◆ **ACTIVITY**: With the pictures left out, repeat every entry that follows exactly.

◆ **LISTED RECORDS**:
○ ○ ○ ○ ○ ○ ○
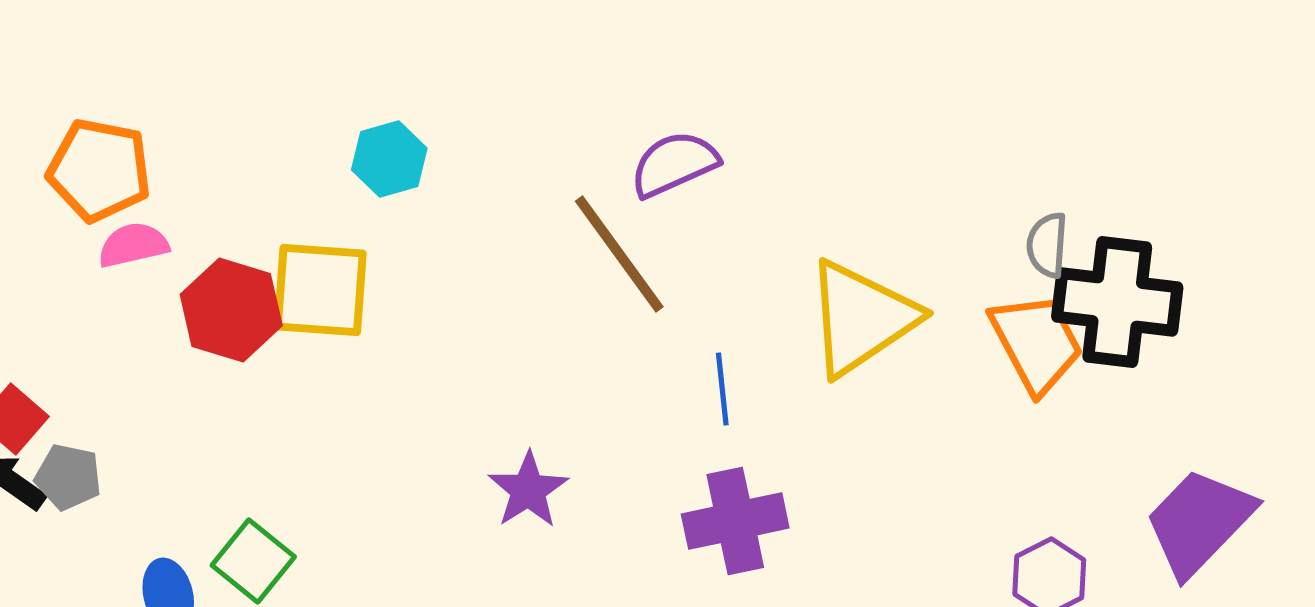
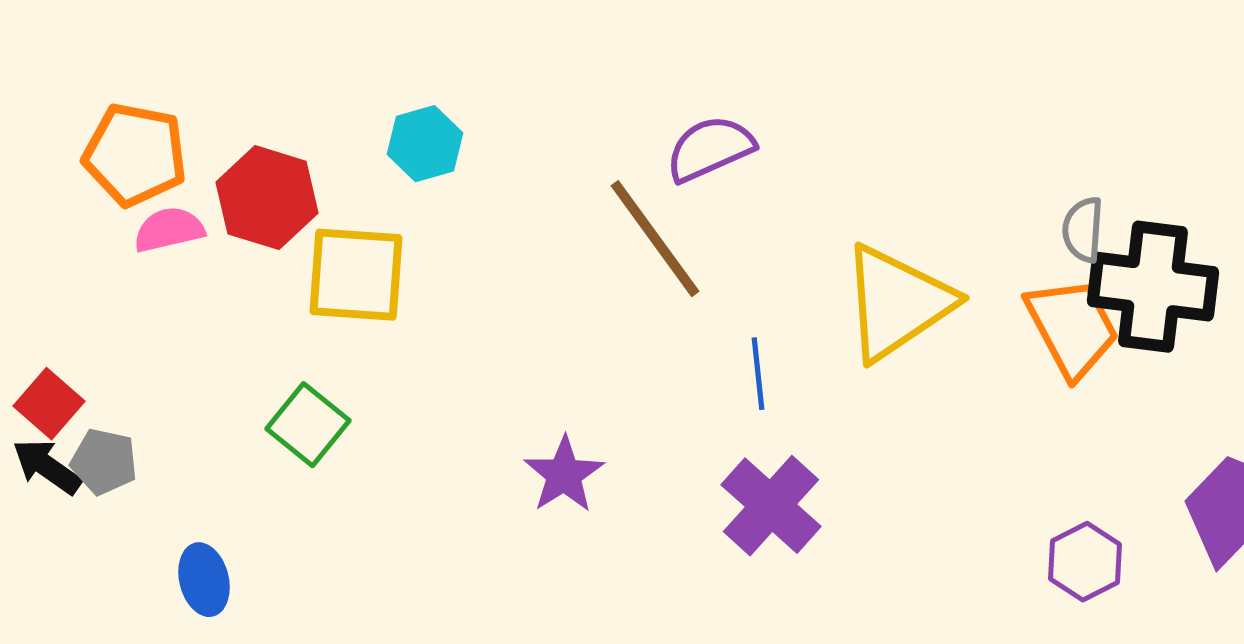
red hexagon: (231, 310) -> (267, 198), moved
purple cross: (735, 521) -> (771, 506), turned -36
green square: (253, 561) -> (308, 425), moved

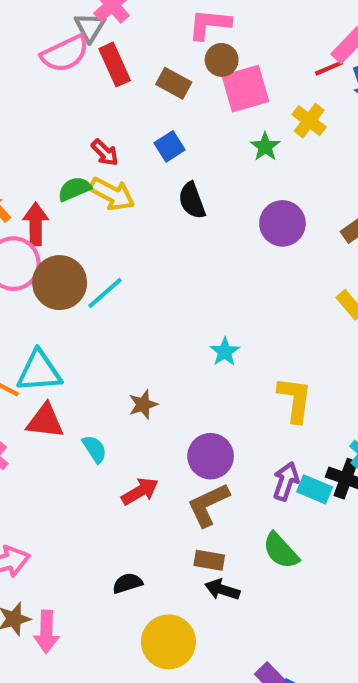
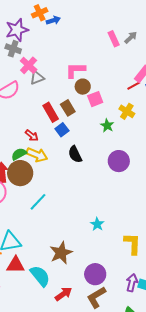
gray triangle: (90, 27) -> (37, 78), moved, turned 42
red rectangle: (115, 65) -> (51, 112), moved
brown rectangle: (174, 83) -> (68, 108), moved, turned 35
pink square: (245, 89) -> (95, 99), size x0.7
brown circle: (60, 283) -> (20, 173), moved
brown star: (143, 404) -> (61, 253), size x1.6
cyan semicircle: (95, 449) -> (40, 276), size x1.6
○ ○ ○ ○ ○ ○ ○
◆ **TASK ANSWER**:
red hexagon: (231, 310) -> (267, 198), moved
purple cross: (735, 521) -> (771, 506), turned -36
green square: (253, 561) -> (308, 425), moved

gray triangle: (90, 27) -> (37, 78), moved, turned 42
red rectangle: (115, 65) -> (51, 112), moved
brown rectangle: (174, 83) -> (68, 108), moved, turned 35
pink square: (245, 89) -> (95, 99), size x0.7
brown circle: (60, 283) -> (20, 173), moved
brown star: (143, 404) -> (61, 253), size x1.6
cyan semicircle: (95, 449) -> (40, 276), size x1.6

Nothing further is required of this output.